Rewrite the rows from the line with "coordinates (476, 180)." up to and including the line with "Question: Estimate the", replacing "satin gray curtain" with "velvet gray curtain" and leaving everything else unchanged. Leave the pictures out of your answer.

* begin Working data *

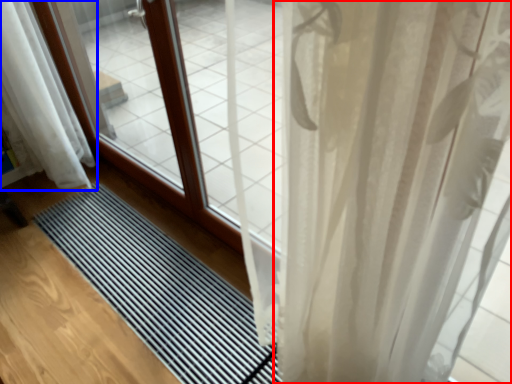
Question: Which object appears farthest to the camera in this image, curtain (highlighted by a red box) or curtain (highlighted by a blue box)?

Choices:
 (A) curtain
 (B) curtain

Answer: (B)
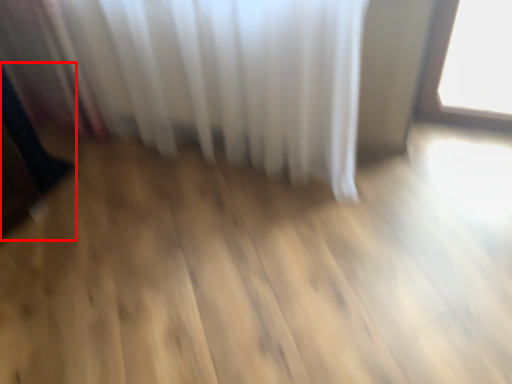
Question: From the image's perspective, where is dark (annotated by the red box) located in relation to curtain in the image?

Choices:
 (A) above
 (B) below

Answer: (B)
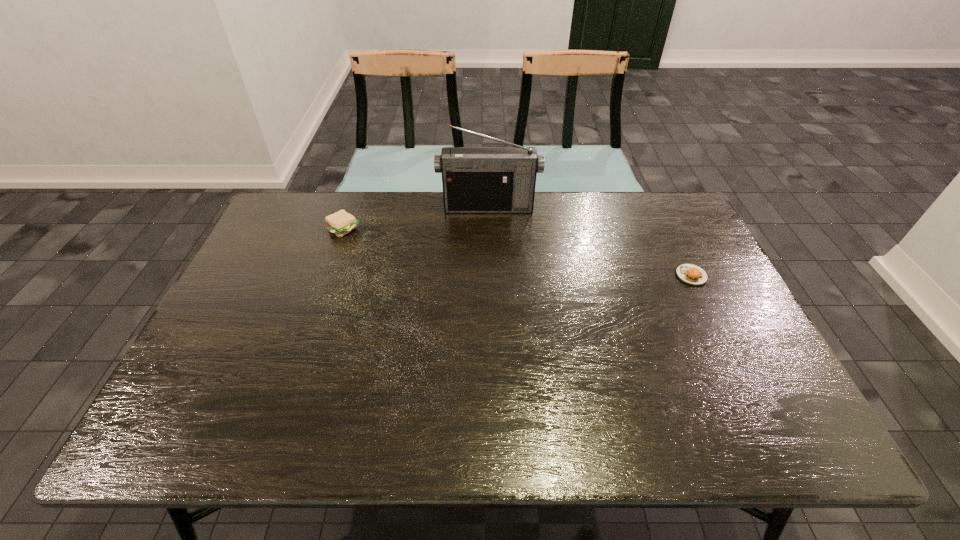
Where is `the tallest object`? Image resolution: width=960 pixels, height=540 pixels. the tallest object is located at coordinates (476, 180).

I want to click on the second object from left to right, so click(476, 180).

Locate an element on the screen. the second nearest object is located at coordinates (340, 223).

This screenshot has height=540, width=960. I want to click on the farther patty, so (x=340, y=223).

At what (x,y) coordinates should I click in order to perform the action: click on the right patty. Please return your answer as a coordinate pair (x, y). The width and height of the screenshot is (960, 540). Looking at the image, I should click on (690, 274).

You are a GUI agent. You are given a task and a screenshot of the screen. Output one action in this format:
    pyautogui.click(x=<x>, y=<y>)
    Task: Click on the nearest object
    The height and width of the screenshot is (540, 960).
    Given the screenshot: What is the action you would take?
    pyautogui.click(x=690, y=274)

I want to click on vacant space situated on the front-facing side of the tallest object, so click(x=490, y=267).

What are the coordinates of `free space located 0.060m on the left of the second tallest object` in the screenshot? It's located at (309, 229).

Where is `free spot located 0.110m on the front of the right patty`? This screenshot has width=960, height=540. free spot located 0.110m on the front of the right patty is located at coordinates (711, 318).

Image resolution: width=960 pixels, height=540 pixels. Identify the location of radio receiver that is at the far edge. (476, 180).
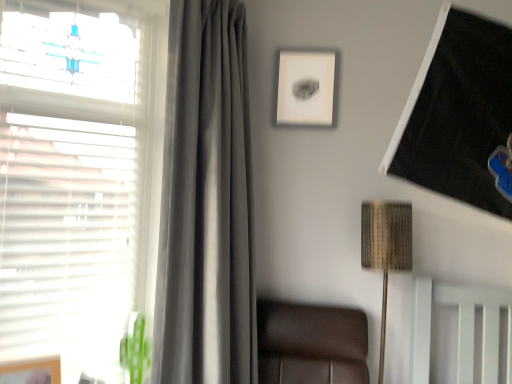
Question: In terms of height, does satin gray curtain at left look taller or shorter compared to white matte window at left?

Choices:
 (A) tall
 (B) short

Answer: (A)

Question: From a real-world perspective, is satin gray curtain at left above or below white matte window at left?

Choices:
 (A) below
 (B) above

Answer: (A)

Question: Estimate the real-world distances between objects in this image. Which object is closer to the satin gray curtain at left?

Choices:
 (A) woven fabric lampshade at upper right
 (B) wooden picture frame at lower left, the first picture frame viewed from the left
 (C) white matte window at left
 (D) matte white picture frame at upper center, positioned as the first picture frame in back-to-front order

Answer: (C)

Question: Which object is the farthest from the white matte window at left?

Choices:
 (A) matte white picture frame at upper center, which is counted as the second picture frame, starting from the bottom
 (B) satin gray curtain at left
 (C) wooden picture frame at lower left, the second picture frame positioned from the right
 (D) woven fabric lampshade at upper right

Answer: (D)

* end Working data *

**Task output**:
Where is `the tallest object`? Image resolution: width=960 pixels, height=540 pixels. the tallest object is located at coordinates (476, 180).

I want to click on the second object from left to right, so click(476, 180).

Locate an element on the screen. the second nearest object is located at coordinates (340, 223).

This screenshot has height=540, width=960. I want to click on the farther patty, so (x=340, y=223).

At what (x,y) coordinates should I click in order to perform the action: click on the right patty. Please return your answer as a coordinate pair (x, y). The width and height of the screenshot is (960, 540). Looking at the image, I should click on (690, 274).

You are a GUI agent. You are given a task and a screenshot of the screen. Output one action in this format:
    pyautogui.click(x=<x>, y=<y>)
    Task: Click on the nearest object
    The height and width of the screenshot is (540, 960).
    Given the screenshot: What is the action you would take?
    pyautogui.click(x=690, y=274)

I want to click on vacant space situated on the front-facing side of the tallest object, so click(x=490, y=267).

What are the coordinates of `free space located 0.060m on the left of the second tallest object` in the screenshot? It's located at (309, 229).

Where is `free spot located 0.110m on the front of the right patty`? This screenshot has width=960, height=540. free spot located 0.110m on the front of the right patty is located at coordinates (711, 318).

Image resolution: width=960 pixels, height=540 pixels. Identify the location of radio receiver that is at the far edge. (476, 180).
Question: In terms of height, does velvet gray curtain at left look taller or shorter compared to white matte window at left?

Choices:
 (A) tall
 (B) short

Answer: (A)

Question: From a real-world perspective, is velvet gray curtain at left above or below white matte window at left?

Choices:
 (A) below
 (B) above

Answer: (A)

Question: Estimate the real-world distances between objects in this image. Which object is closer to the velvet gray curtain at left?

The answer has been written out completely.